▶ [Data to examine]:

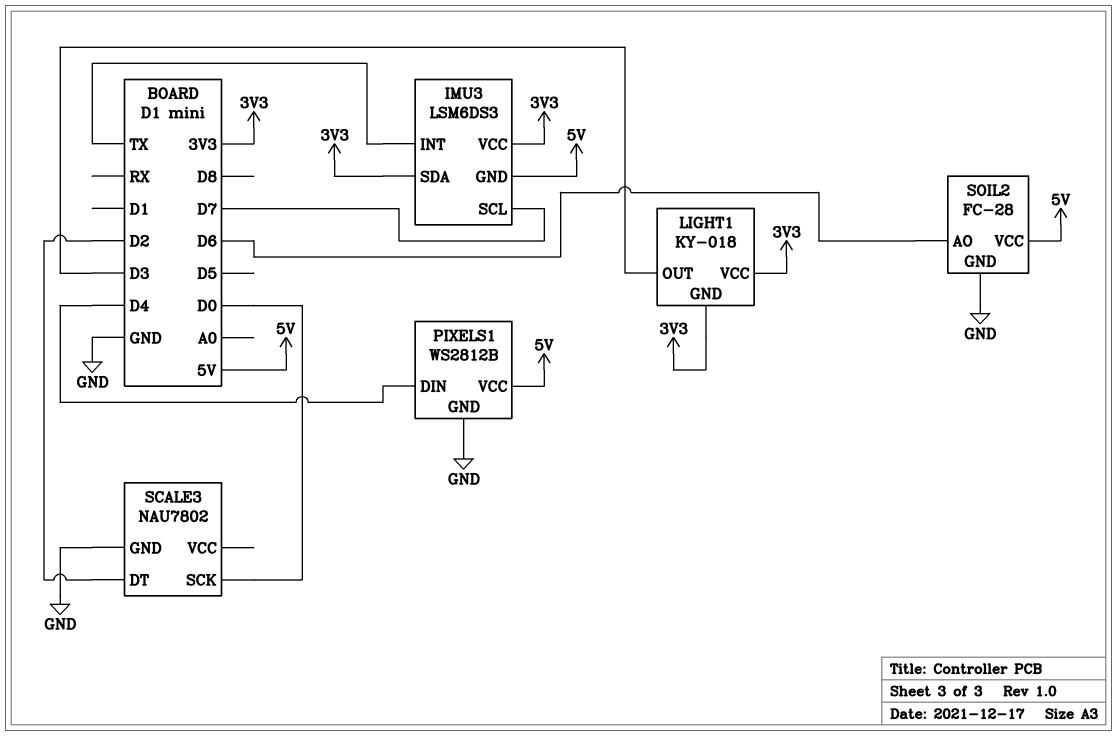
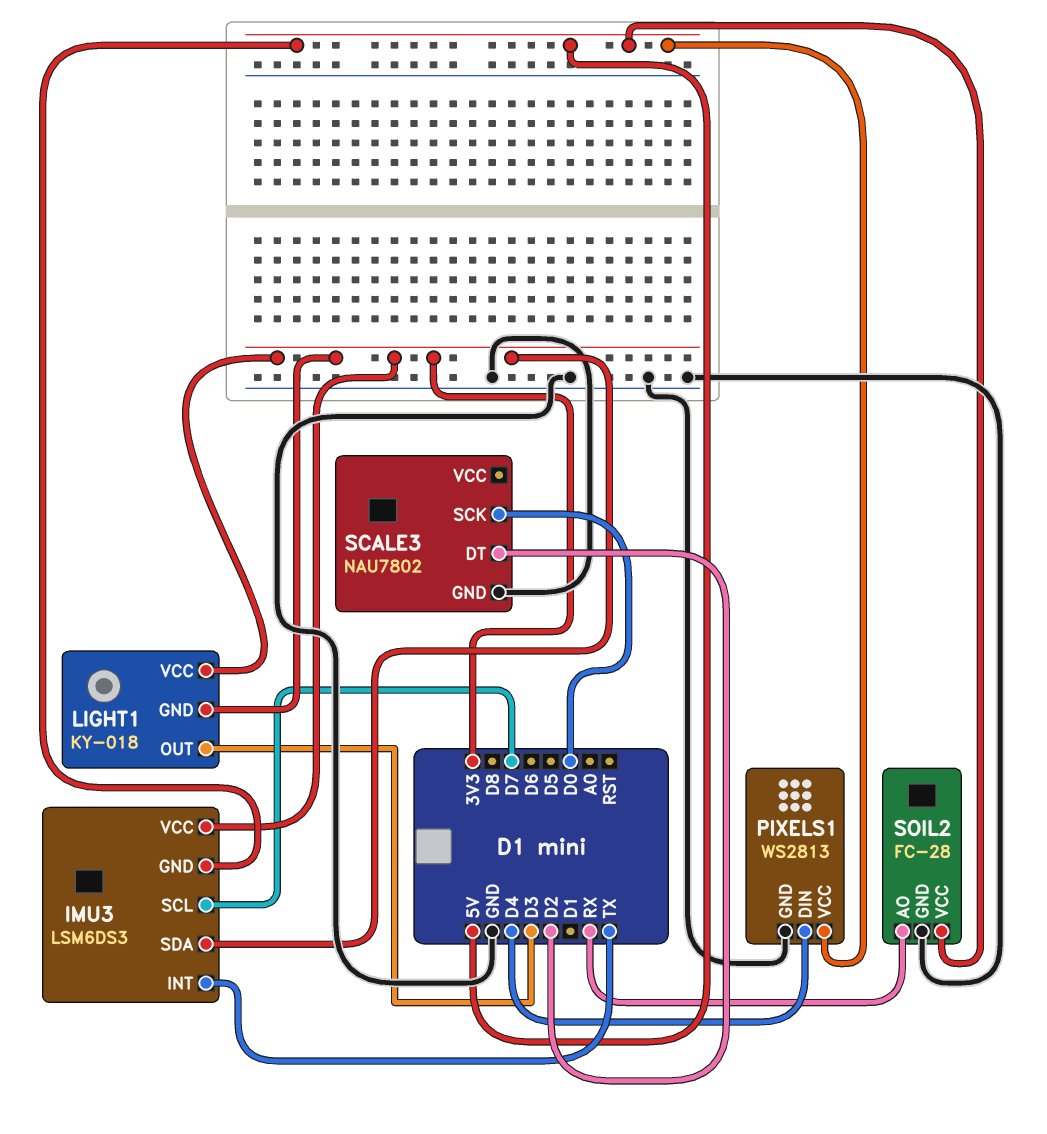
PIXELS1: WS2812B -> WS2813
SOIL2 pin AO: D6 -> RX

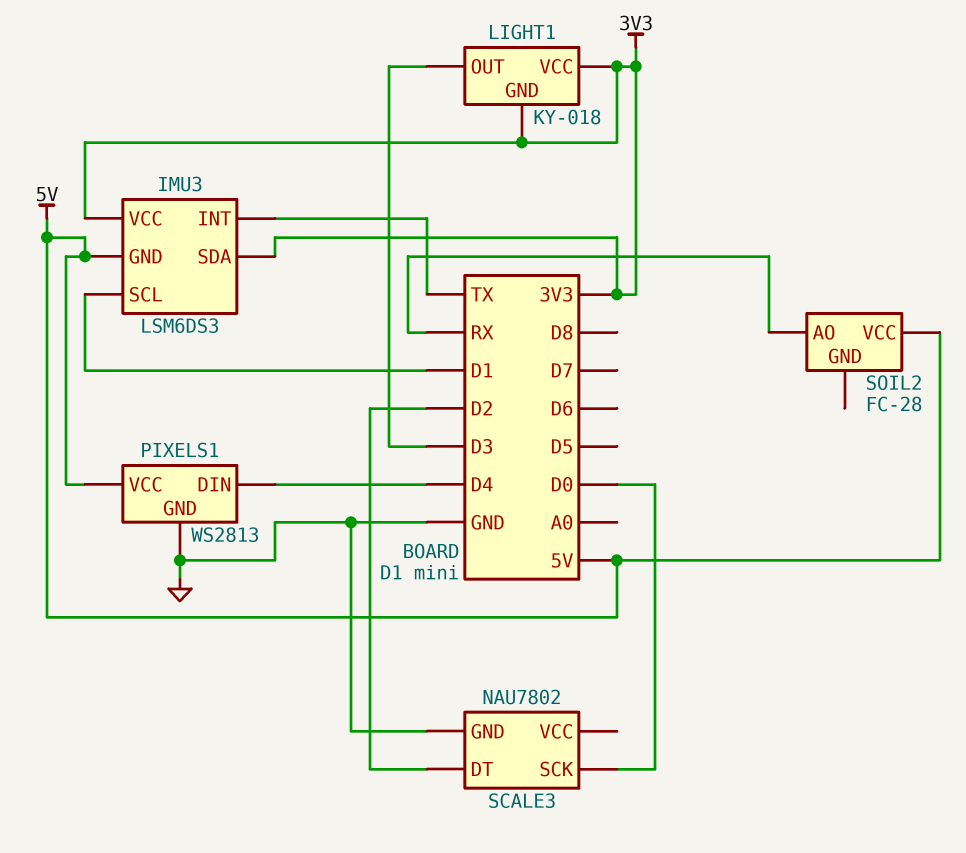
IMU3 pin SCL: D7 -> D1
SOIL2 pin GND: GND -> none

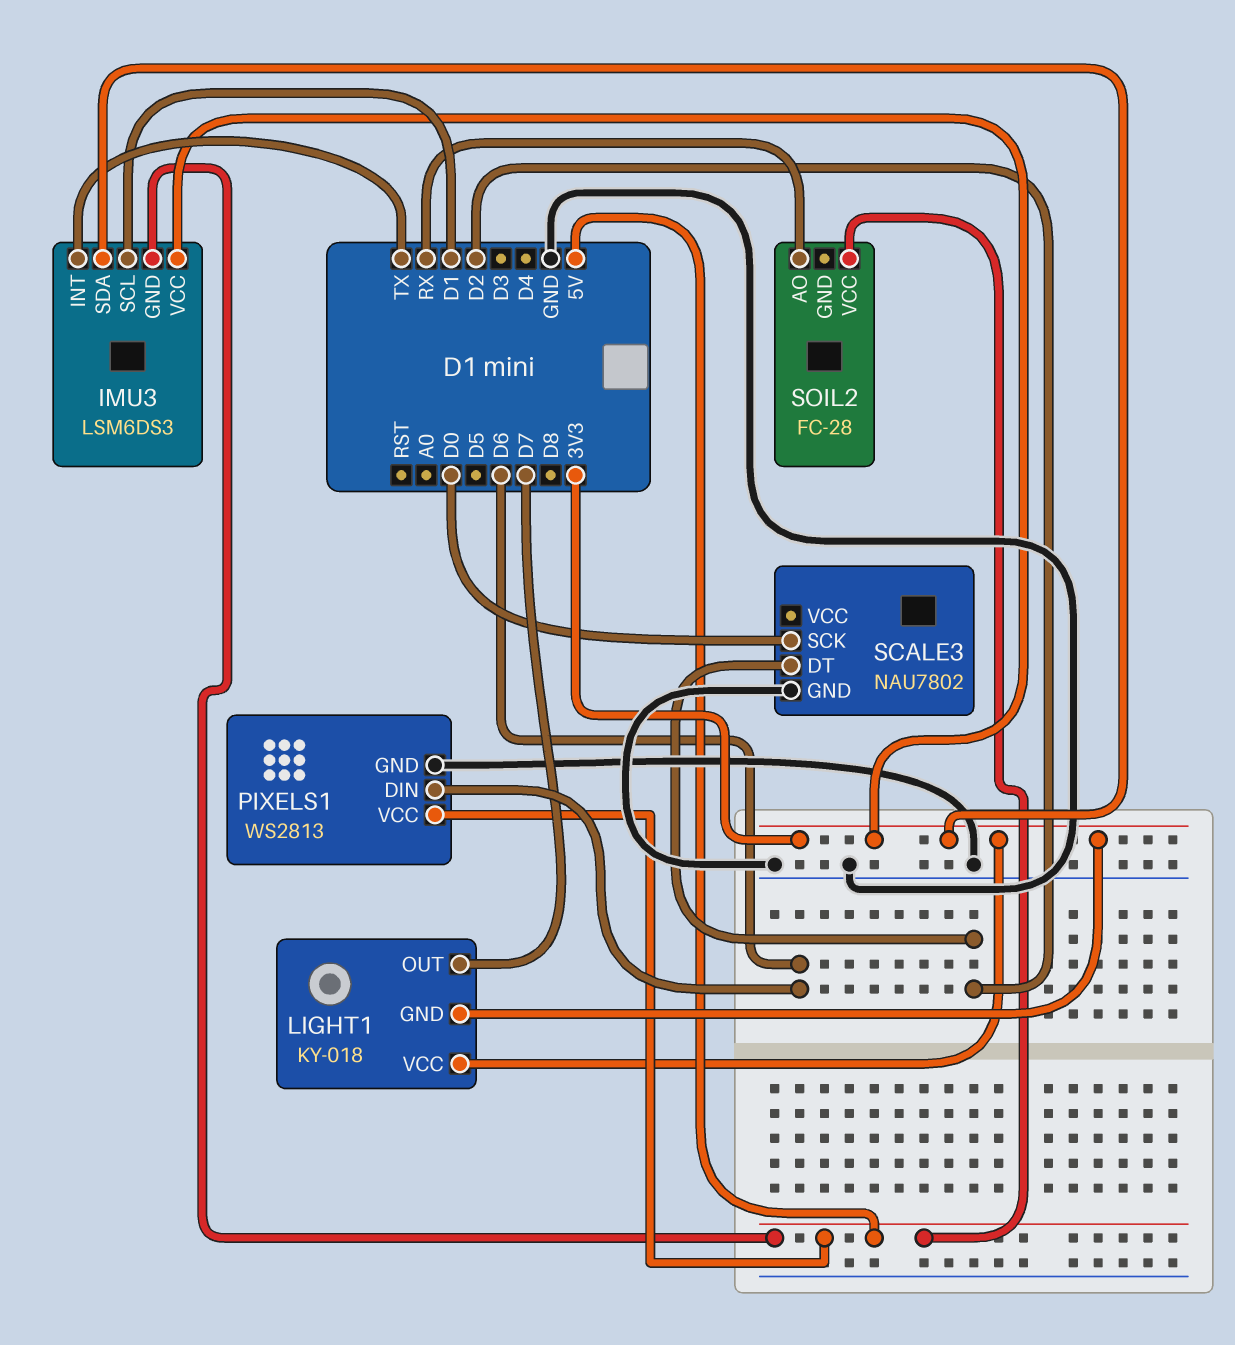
LIGHT1 pin OUT: D3 -> D7
PIXELS1 pin DIN: D4 -> D6

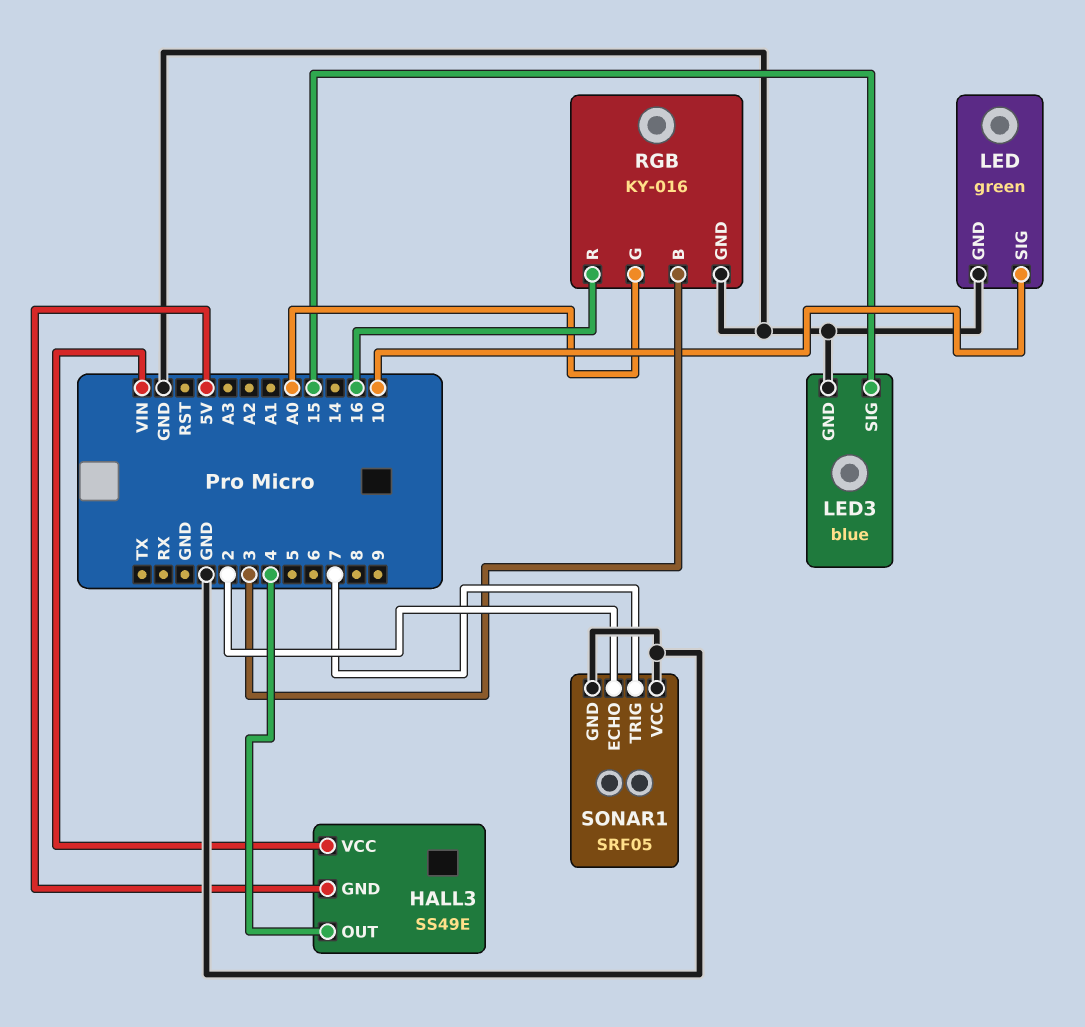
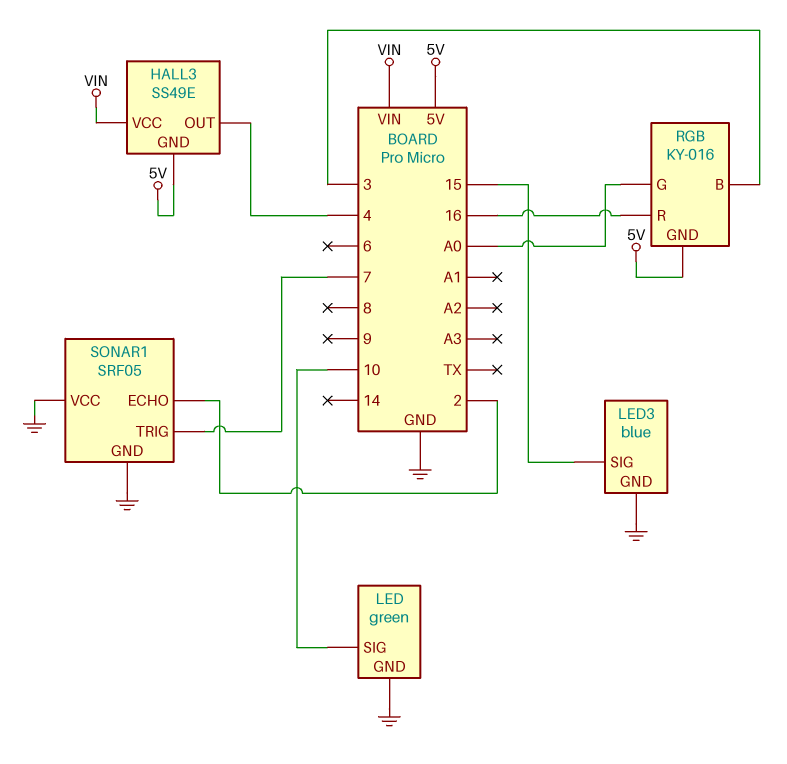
RGB pin GND: GND -> 5V

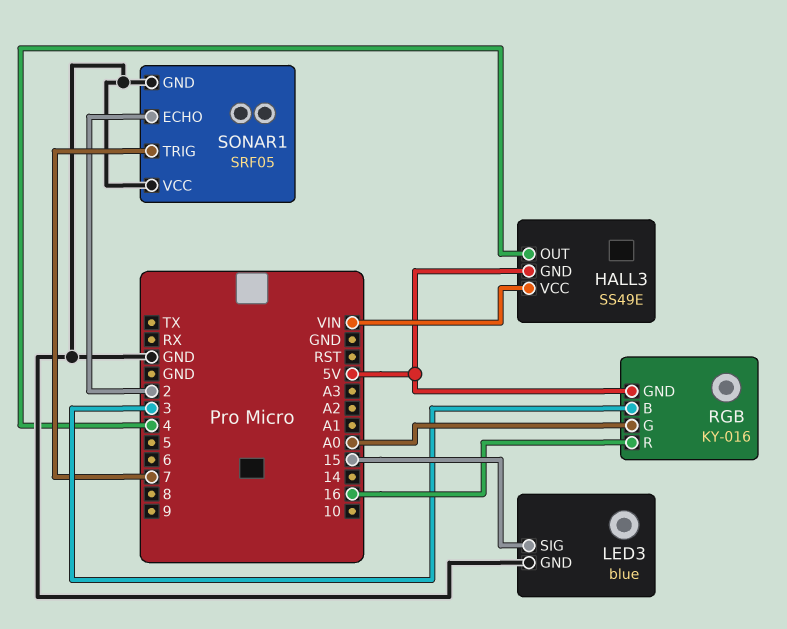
LED: green -> none
LED pin GND: GND -> none
LED pin SIG: 10 -> none

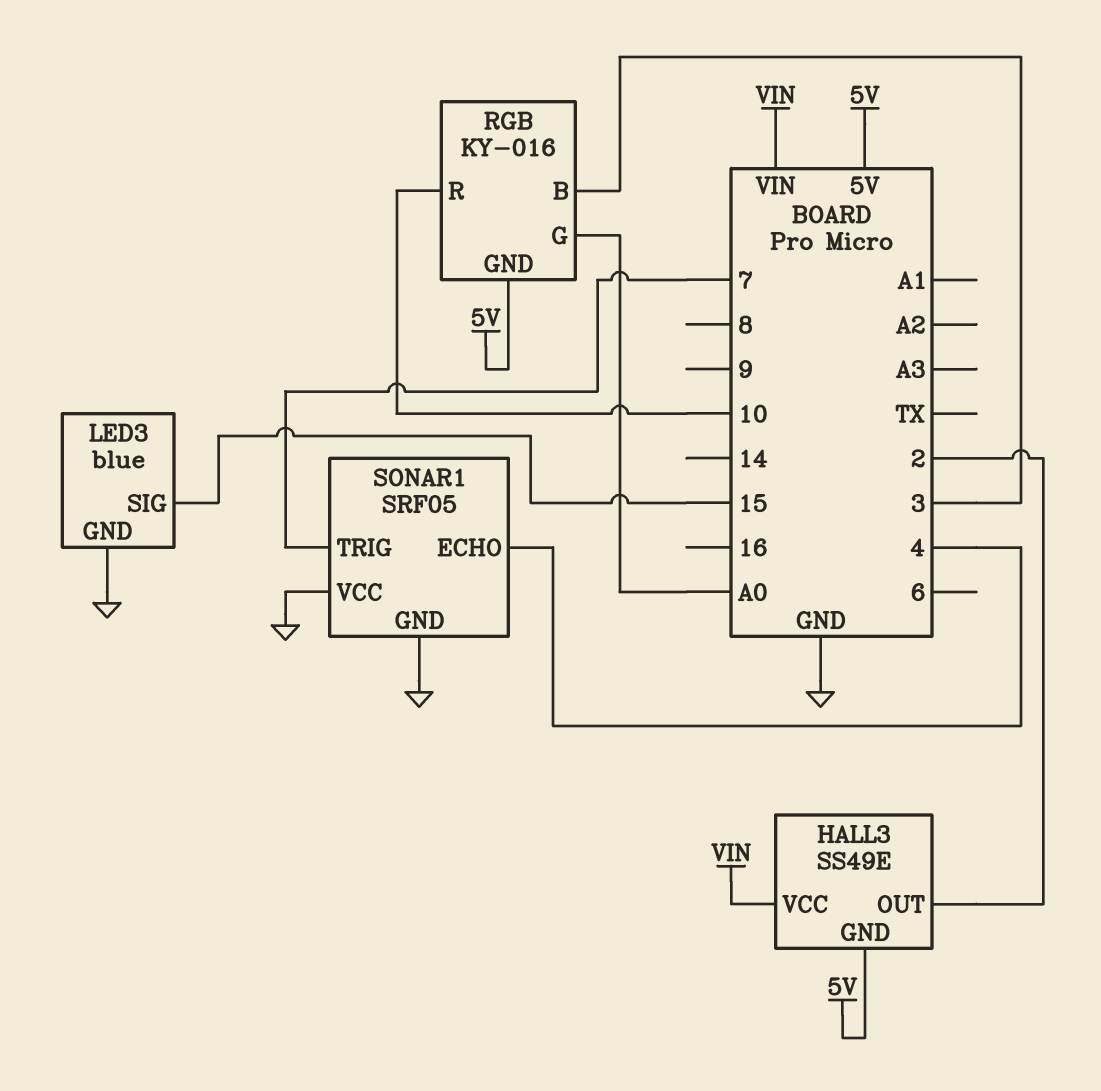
HALL3 pin OUT: 4 -> 2
RGB pin R: 16 -> 10
SONAR1 pin ECHO: 2 -> 4

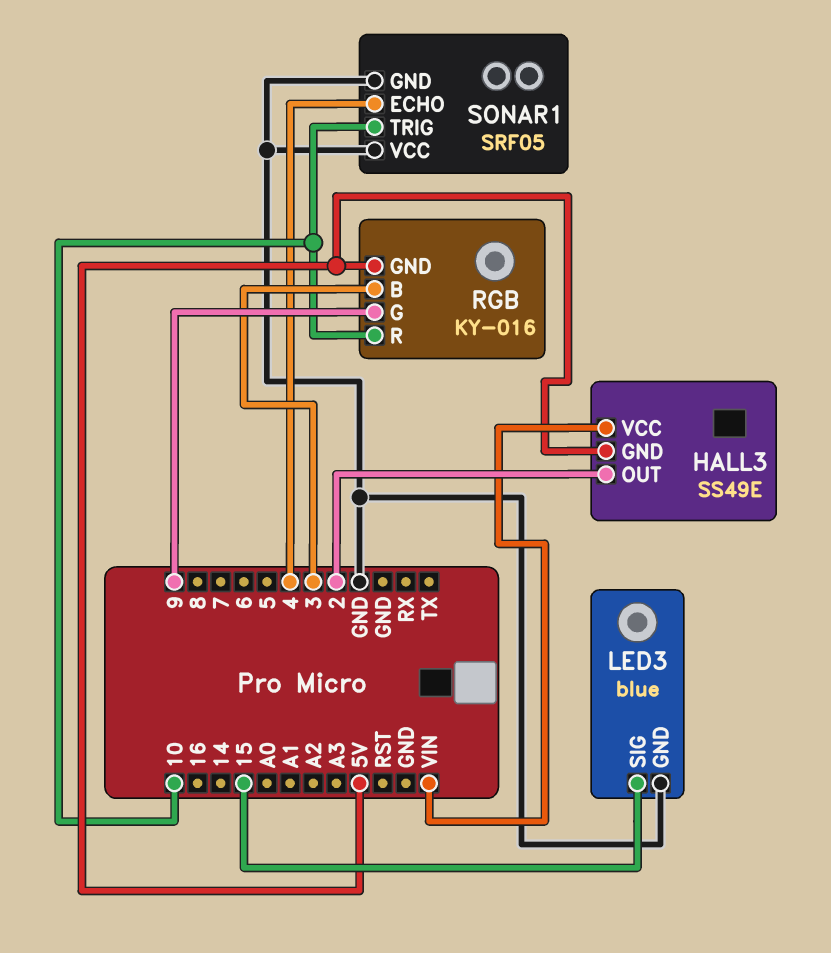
RGB pin G: A0 -> 9
SONAR1 pin TRIG: 7 -> 10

▶ [What the task asks]:
When a picture appears in the material, please pass over it while retyping the rest exactly.

▶ [Expected answer]:
PIXELS1: WS2812B -> WS2813
SOIL2 pin AO: D6 -> RX

IMU3 pin SCL: D7 -> D1
SOIL2 pin GND: GND -> none

LIGHT1 pin OUT: D3 -> D7
PIXELS1 pin DIN: D4 -> D6

RGB pin GND: GND -> 5V

LED: green -> none
LED pin GND: GND -> none
LED pin SIG: 10 -> none

HALL3 pin OUT: 4 -> 2
RGB pin R: 16 -> 10
SONAR1 pin ECHO: 2 -> 4

RGB pin G: A0 -> 9
SONAR1 pin TRIG: 7 -> 10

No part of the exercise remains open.